§ About this task:
Nothing but a number should be written: the count of lines below that contain "phone".

======== Recorded information

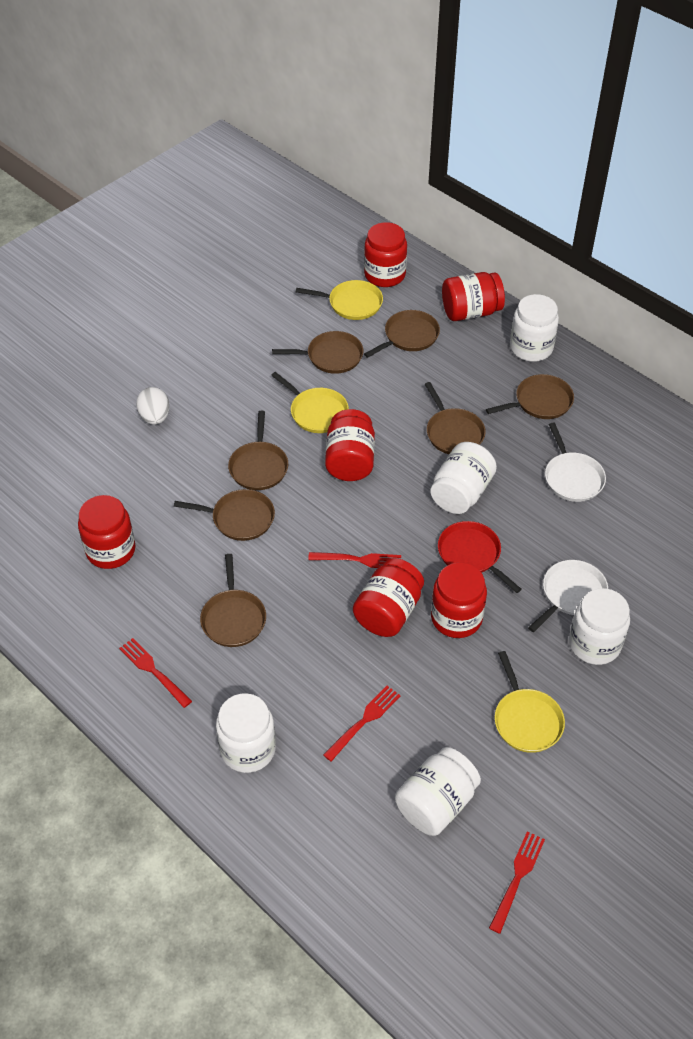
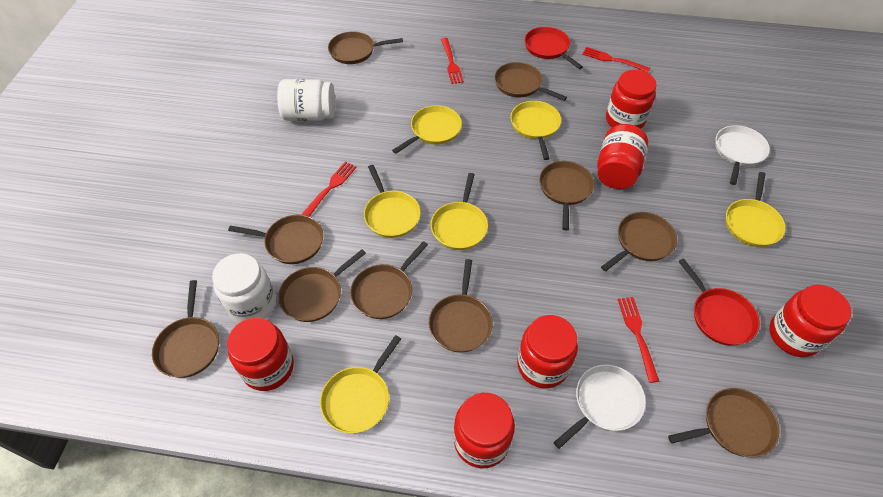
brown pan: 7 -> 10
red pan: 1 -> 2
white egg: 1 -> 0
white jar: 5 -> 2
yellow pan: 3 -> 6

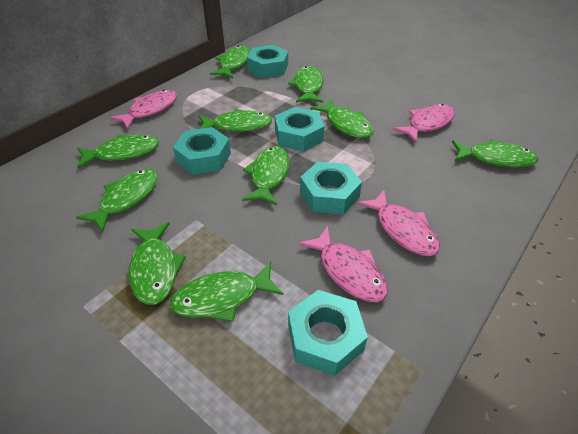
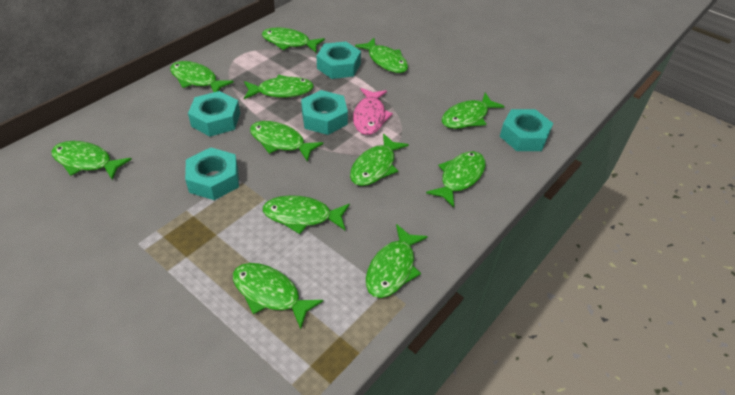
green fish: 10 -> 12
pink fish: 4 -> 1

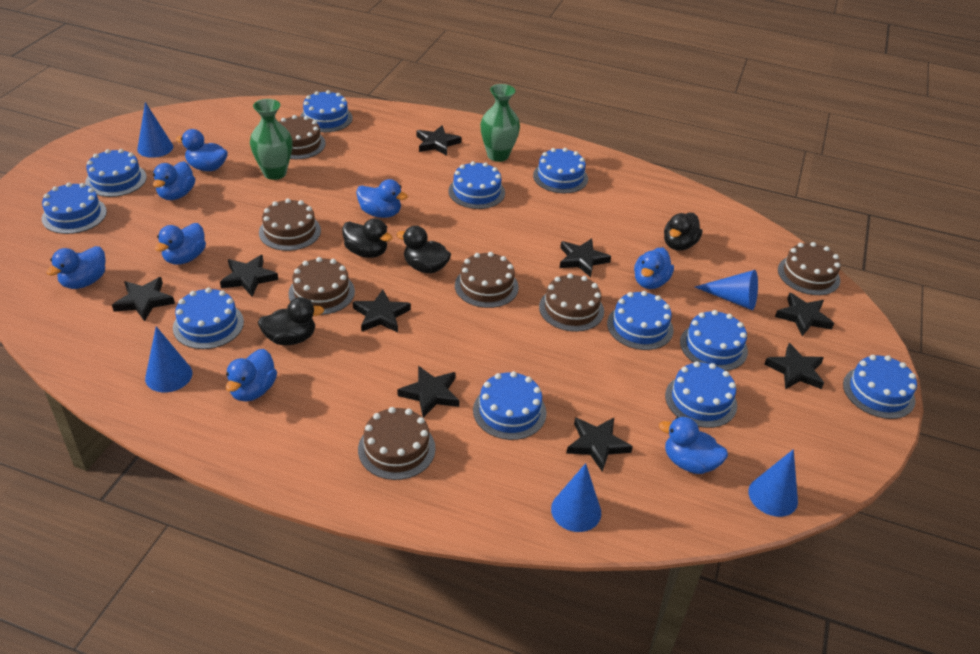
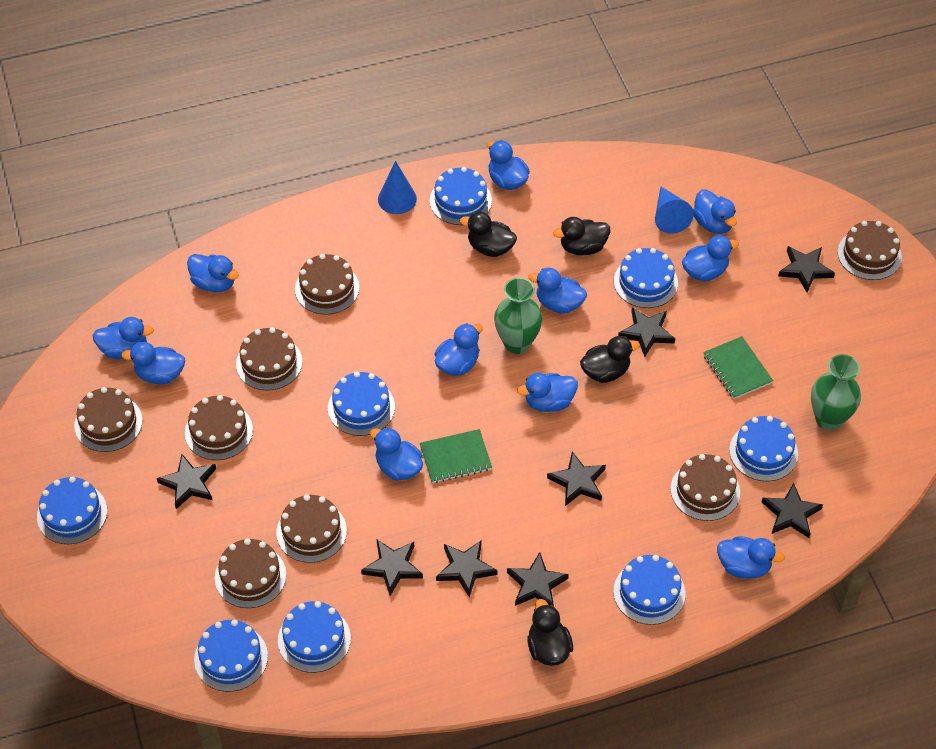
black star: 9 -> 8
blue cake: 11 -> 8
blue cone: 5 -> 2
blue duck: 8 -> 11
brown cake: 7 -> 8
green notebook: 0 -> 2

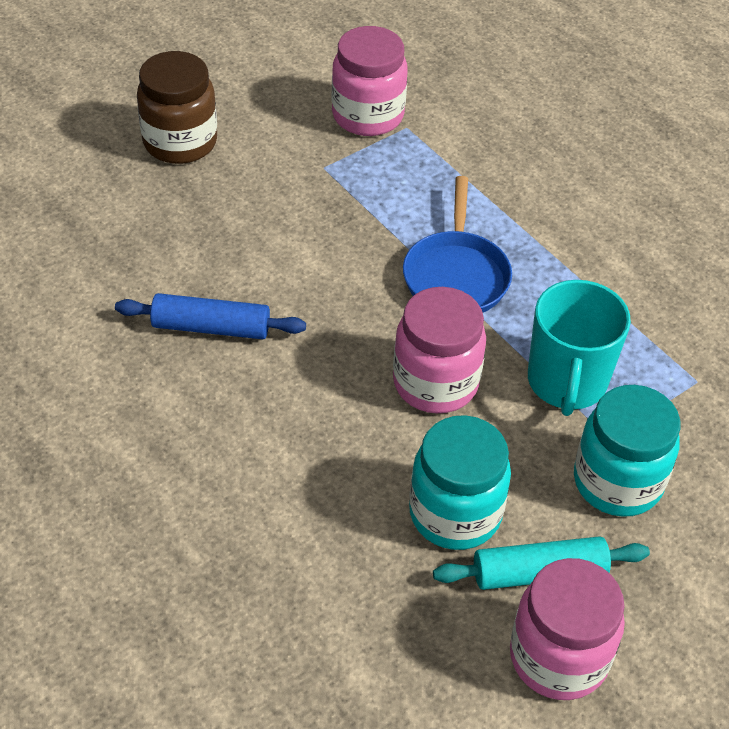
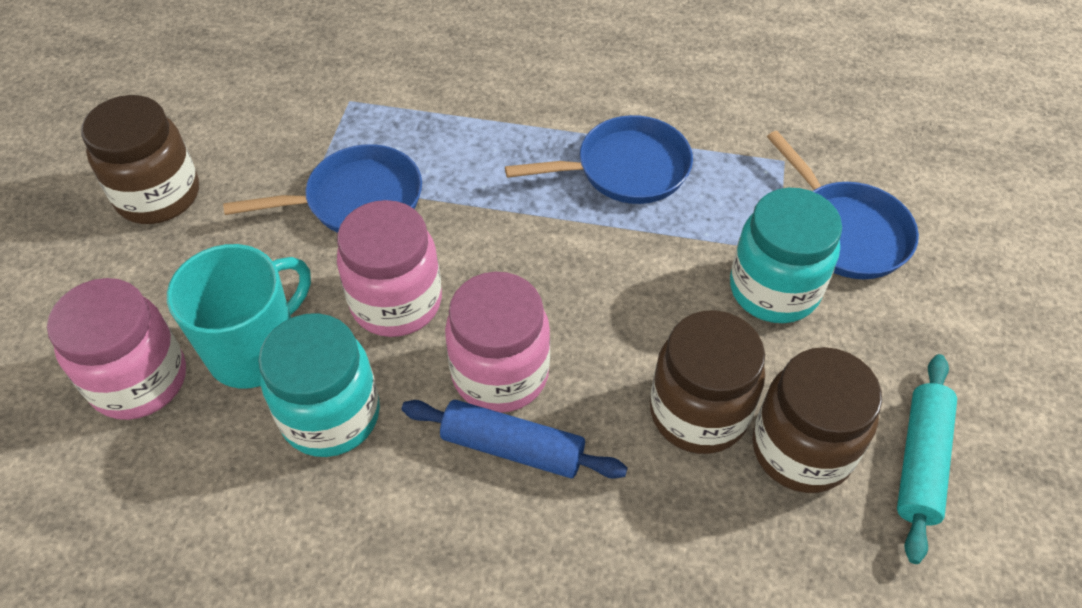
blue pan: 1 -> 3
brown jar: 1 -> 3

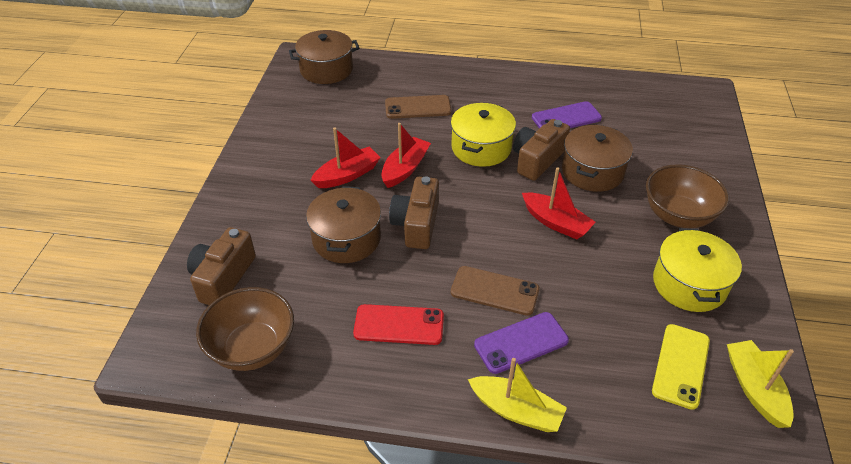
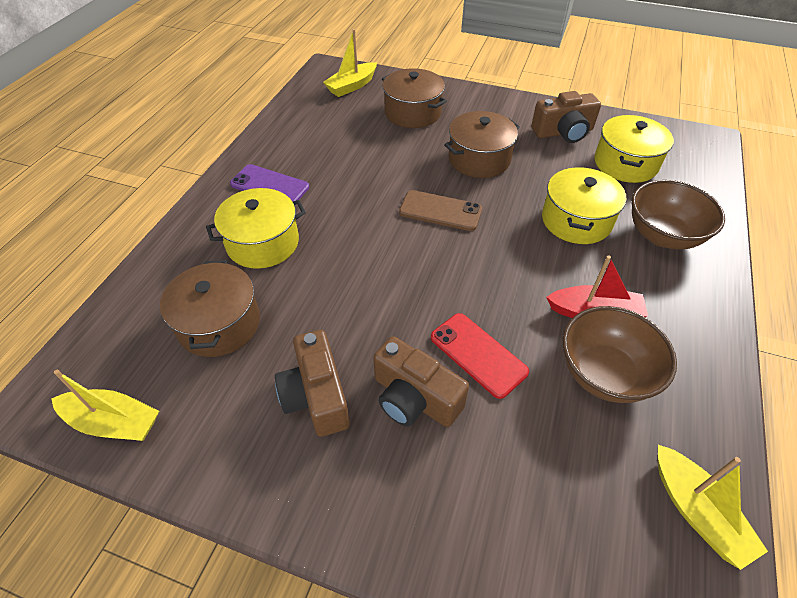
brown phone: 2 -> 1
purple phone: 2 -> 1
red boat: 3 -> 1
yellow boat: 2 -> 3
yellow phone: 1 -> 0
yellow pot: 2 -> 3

================

§ Answer for this exercise:
3